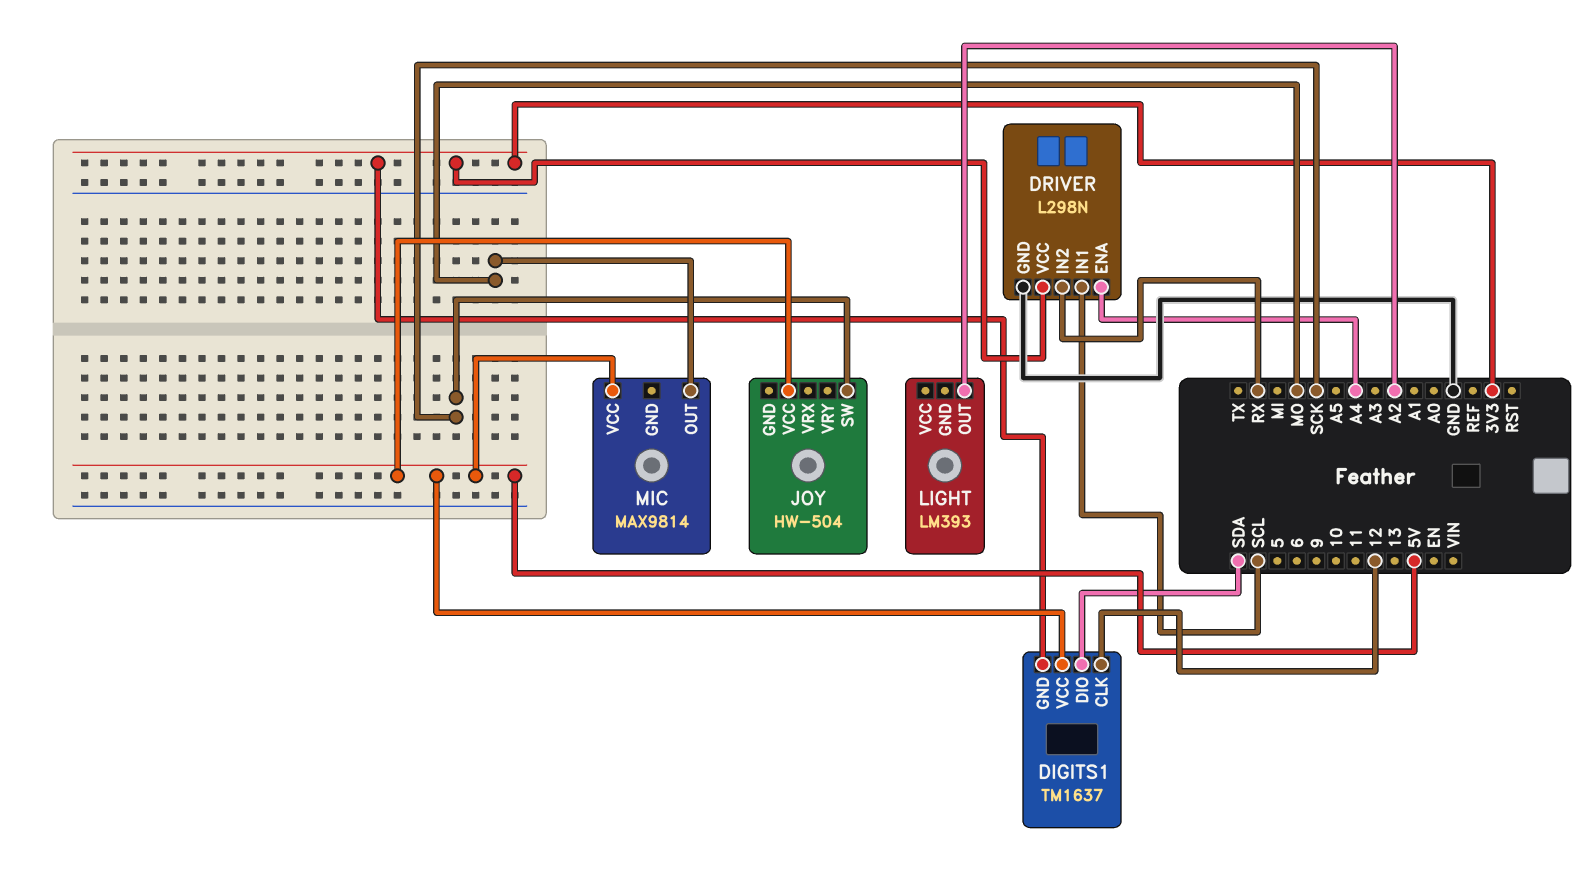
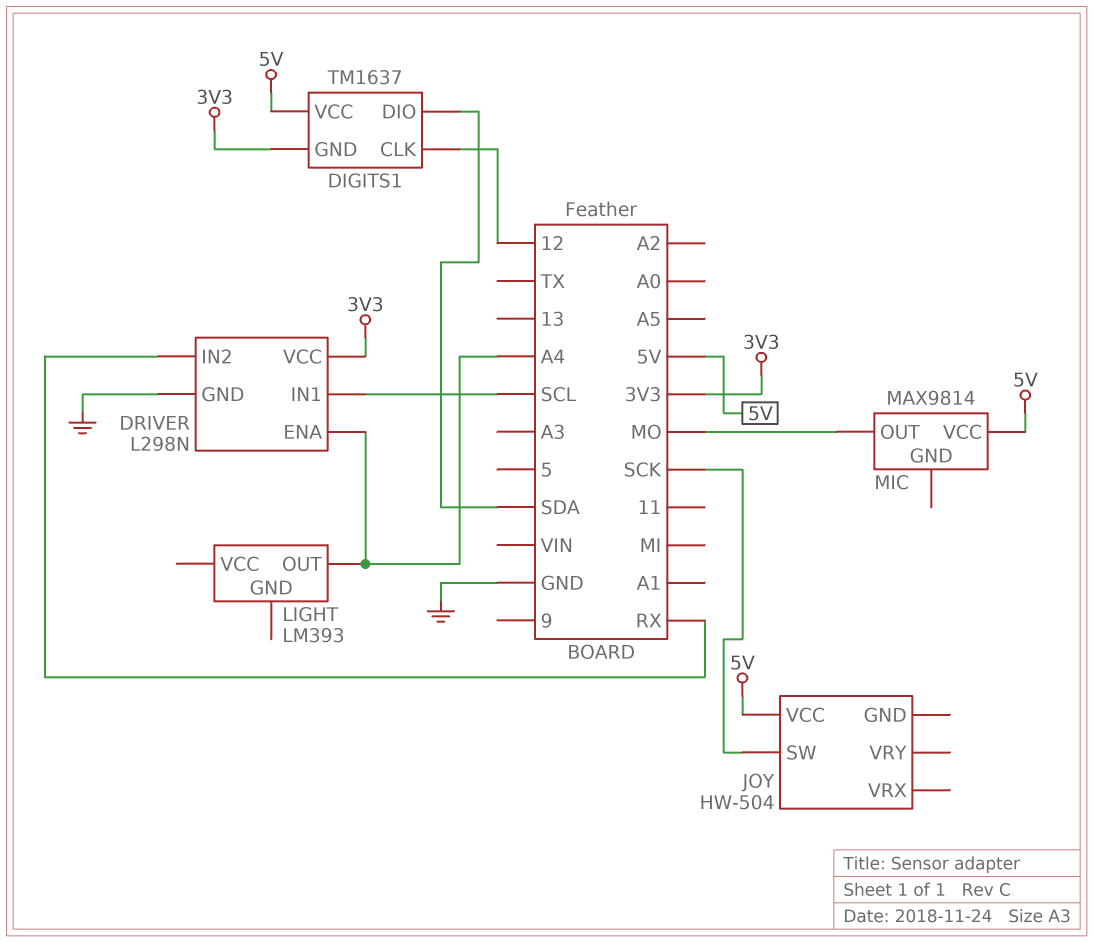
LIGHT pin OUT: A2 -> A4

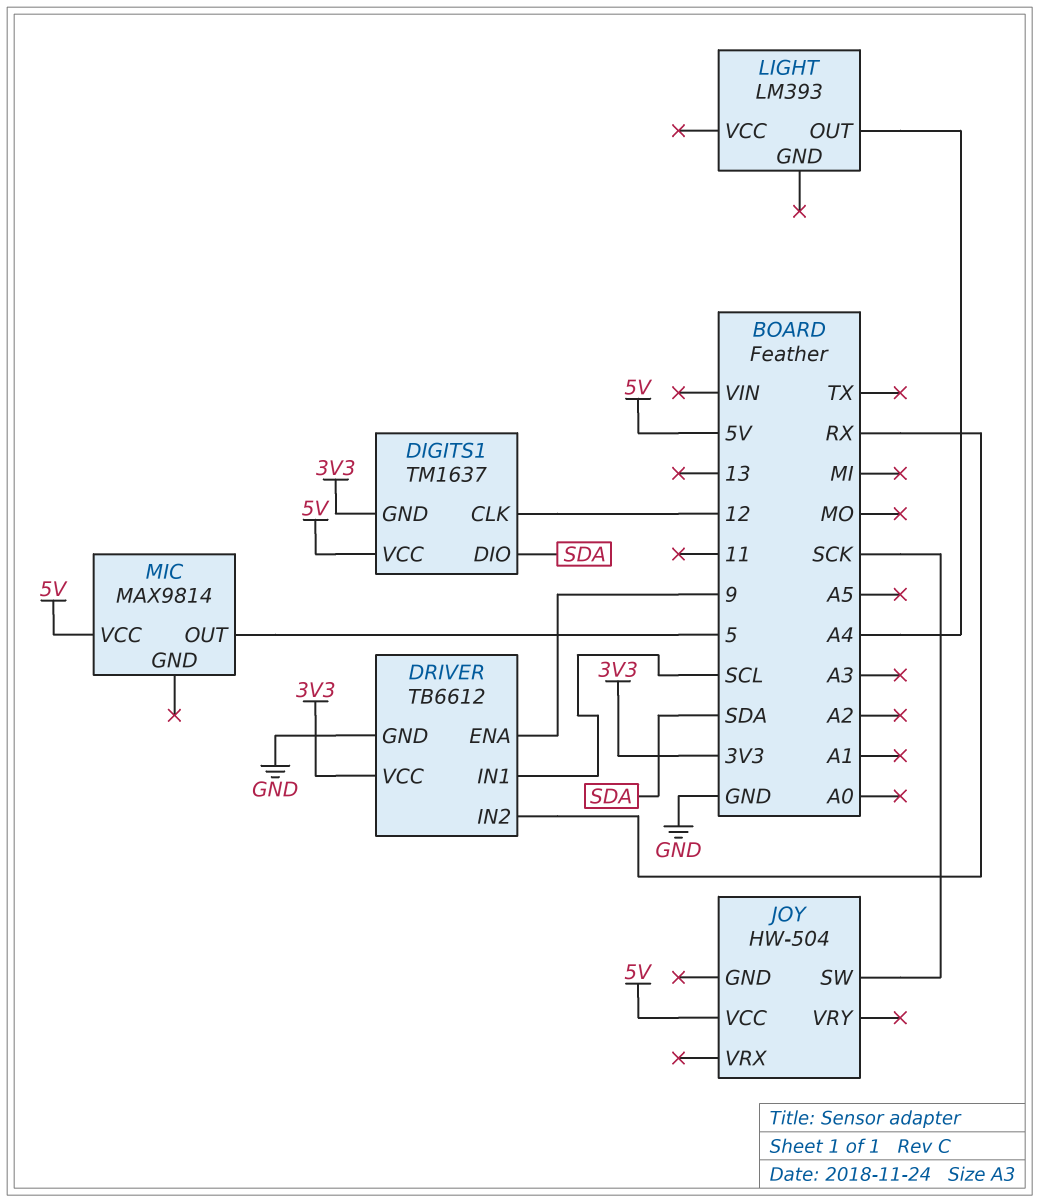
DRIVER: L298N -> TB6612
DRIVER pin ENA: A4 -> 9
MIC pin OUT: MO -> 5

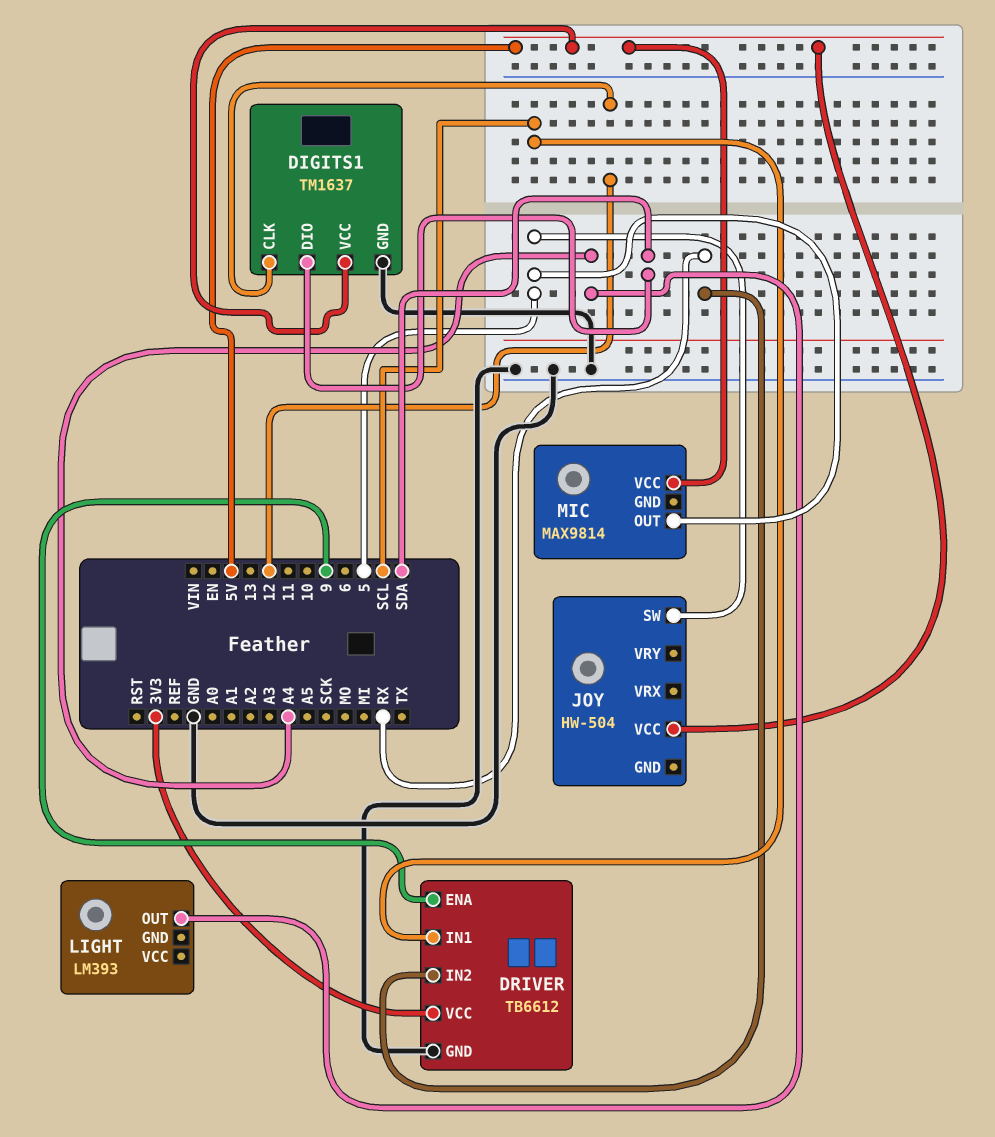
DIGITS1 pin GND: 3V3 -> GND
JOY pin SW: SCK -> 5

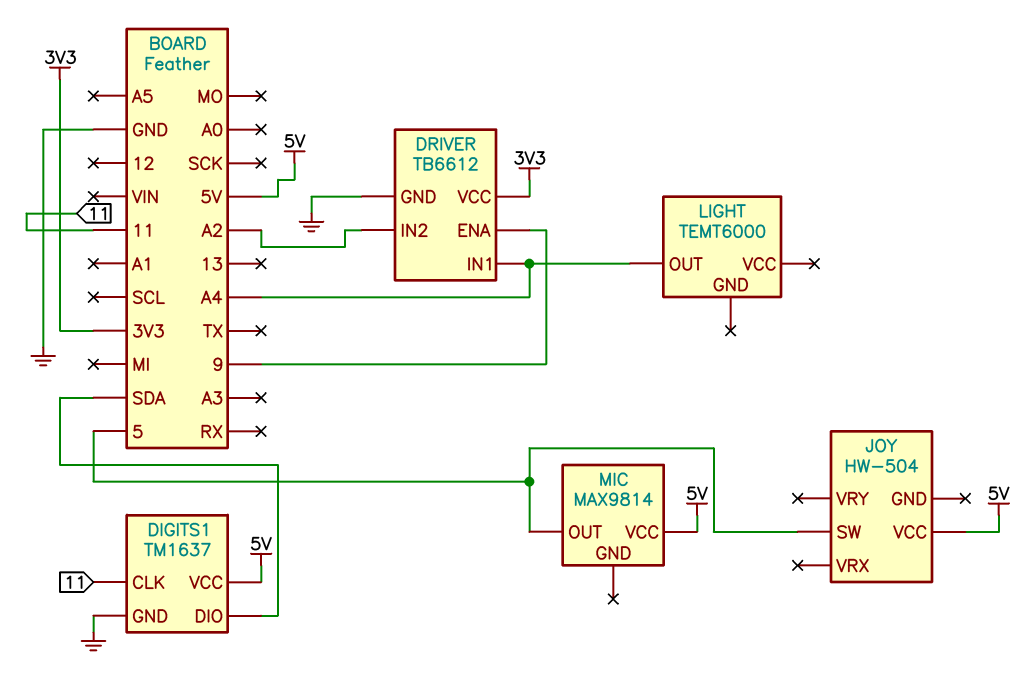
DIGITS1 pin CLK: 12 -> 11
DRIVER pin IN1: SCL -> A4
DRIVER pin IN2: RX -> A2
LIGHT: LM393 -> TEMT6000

...

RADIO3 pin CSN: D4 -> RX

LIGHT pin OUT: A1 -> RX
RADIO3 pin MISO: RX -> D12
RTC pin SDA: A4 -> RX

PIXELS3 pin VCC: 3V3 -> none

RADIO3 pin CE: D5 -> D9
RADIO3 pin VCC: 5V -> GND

Directions: The result should be every line of the material that contains the word "DRIVER", so copy those lines.

Exercise solution:
DRIVER: L298N -> TB6612
DRIVER pin ENA: A4 -> 9
DRIVER pin IN1: SCL -> A4
DRIVER pin IN2: RX -> A2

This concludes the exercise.